-------- RECORDS SUPPLIED --------

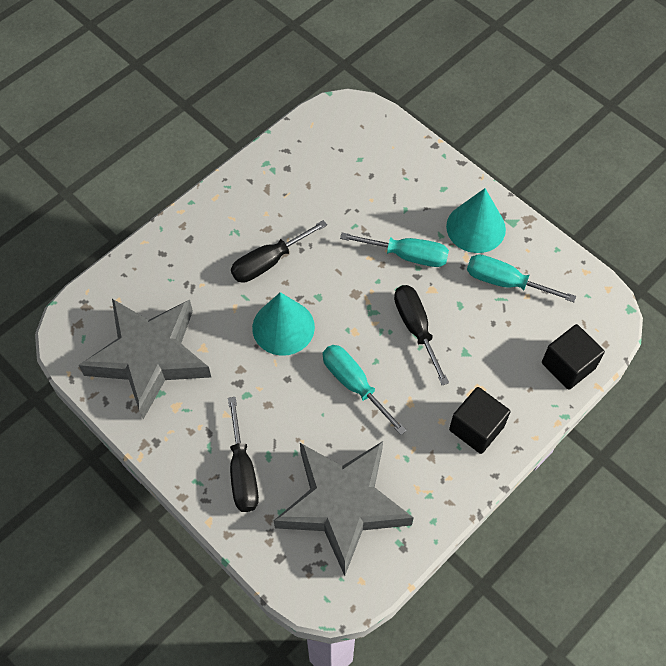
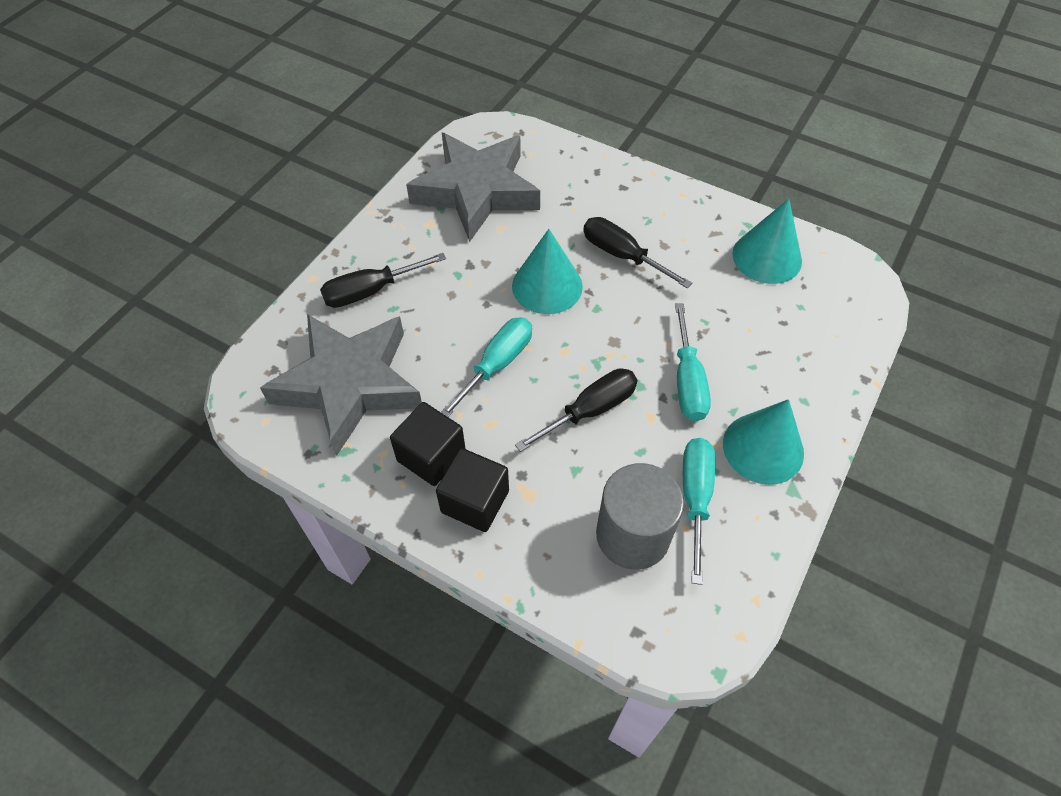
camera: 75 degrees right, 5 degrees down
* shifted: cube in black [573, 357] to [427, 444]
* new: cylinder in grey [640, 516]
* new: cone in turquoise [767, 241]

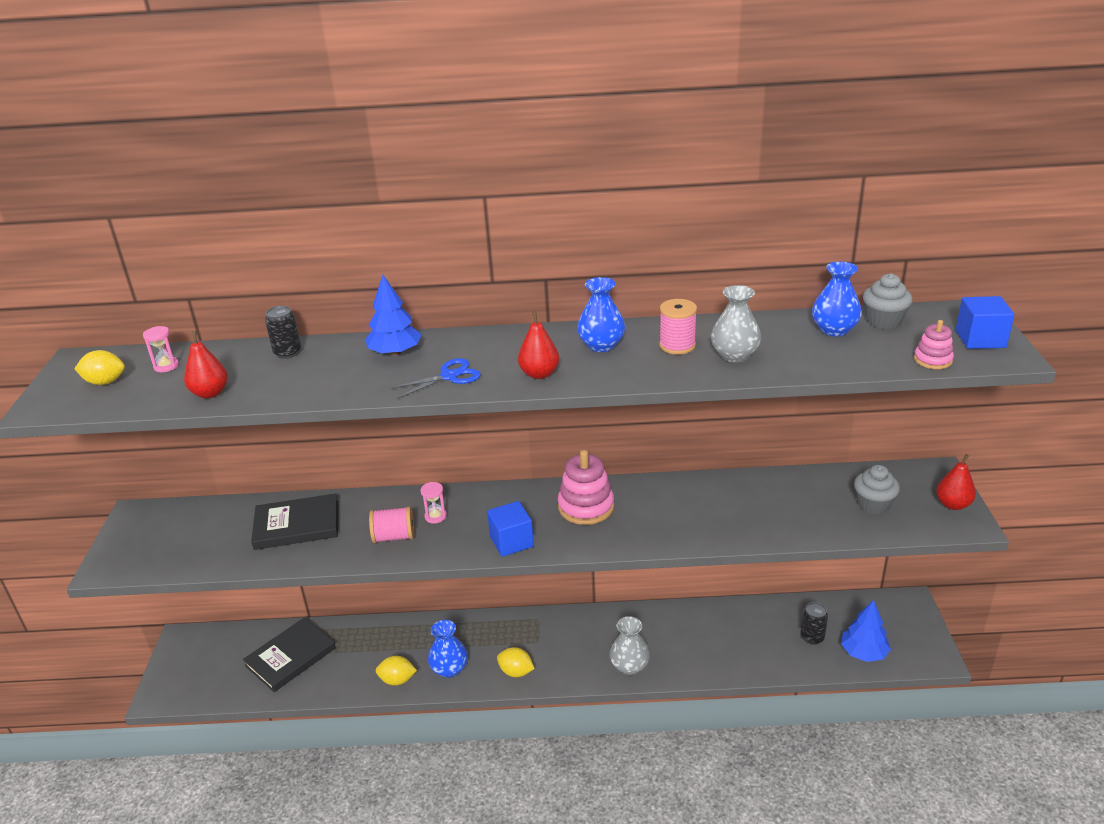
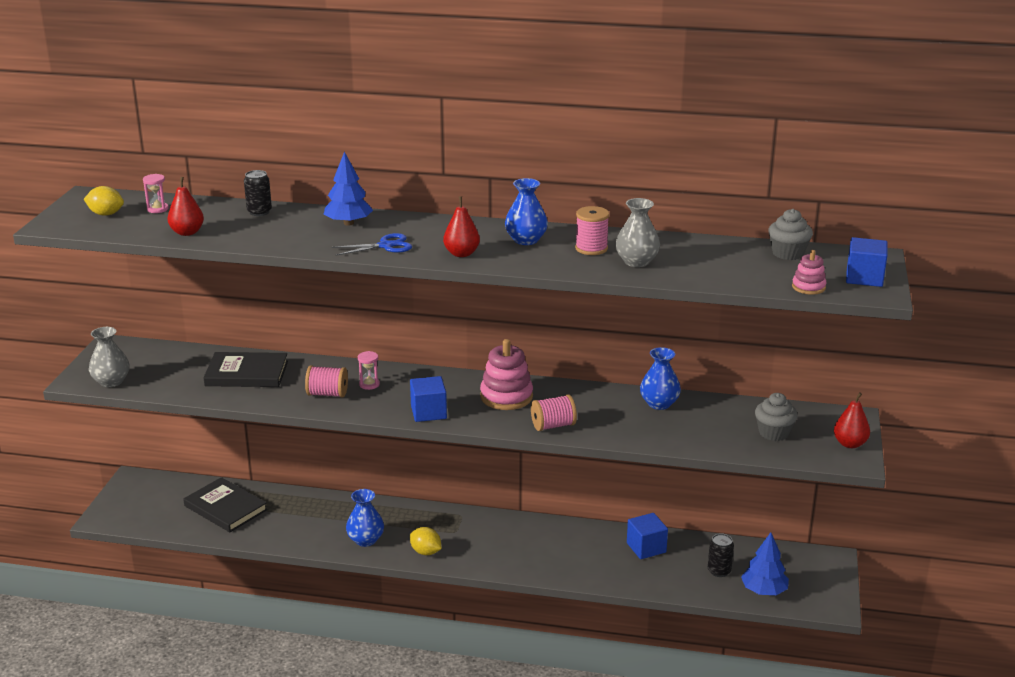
camera: 10 degrees right, 5 degrees down
* shifted: vase in grey [629, 645] to [109, 357]
* rotated: book in black [289, 655] = [225, 504] 75 degrees clockwise
* new: spool in pink [554, 412]
* new: cube in blue [647, 536]
* shifted: vase in blue [837, 298] to [660, 378]
* gone: lemon in yellow [396, 671]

--------

* [REQUIRED WORK]
Starting with the line that holds "grey [640, 516]", return each line exactly through the final line of the entries above; pictures are not part of the output.

* [RESPONSE FOR THIS EXERCISE]
* new: cylinder in grey [640, 516]
* new: cone in turquoise [767, 241]

camera: 10 degrees right, 5 degrees down
* shifted: vase in grey [629, 645] to [109, 357]
* rotated: book in black [289, 655] = [225, 504] 75 degrees clockwise
* new: spool in pink [554, 412]
* new: cube in blue [647, 536]
* shifted: vase in blue [837, 298] to [660, 378]
* gone: lemon in yellow [396, 671]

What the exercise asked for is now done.